## [Description of the task]
Below are records that contain pictures; transcribe the text exactly and omit the pictures.

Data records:
──────
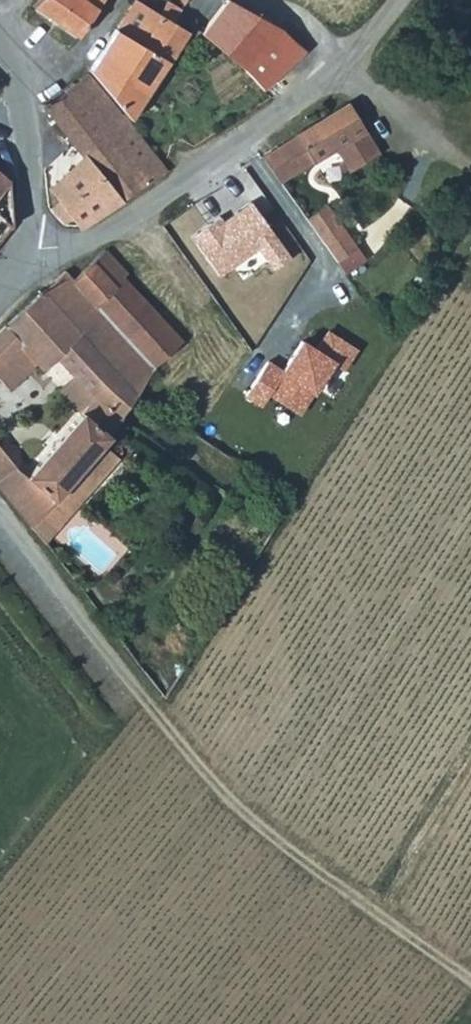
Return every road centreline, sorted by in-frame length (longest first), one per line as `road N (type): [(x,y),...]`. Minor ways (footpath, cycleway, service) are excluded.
road 1 (track): [(470,984),(225,798),(84,621)]
road 2 (unclassified): [(37,250),(142,209),(389,41),(421,0)]
road 3 (unclassified): [(0,35),(25,111),(37,250)]
road 4 (unclassified): [(84,621),(0,515)]

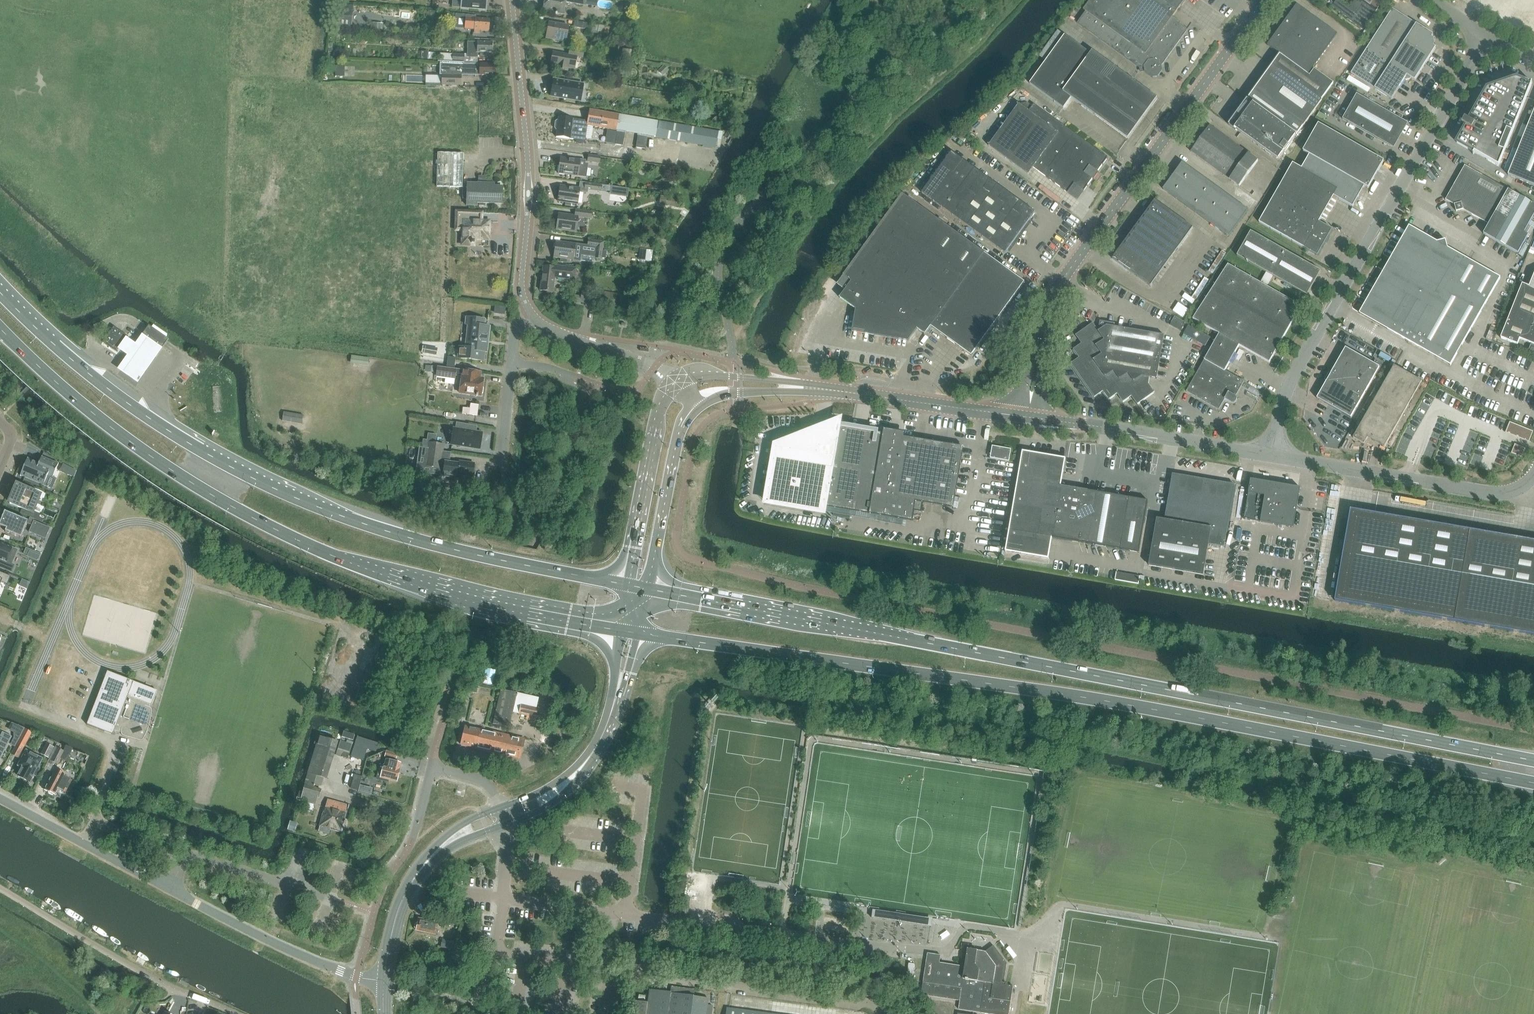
──────
## [Solution to this problem]
Return every road centreline, sorted by in-frame length (longest first), one per line as `road N (type): [(x,y),...]`. Minor ways (footpath, cycleway, service) are excluded.
road 1 (track): [(470,984),(225,798),(84,621)]
road 2 (unclassified): [(37,250),(142,209),(389,41),(421,0)]
road 3 (unclassified): [(0,35),(25,111),(37,250)]
road 4 (unclassified): [(84,621),(0,515)]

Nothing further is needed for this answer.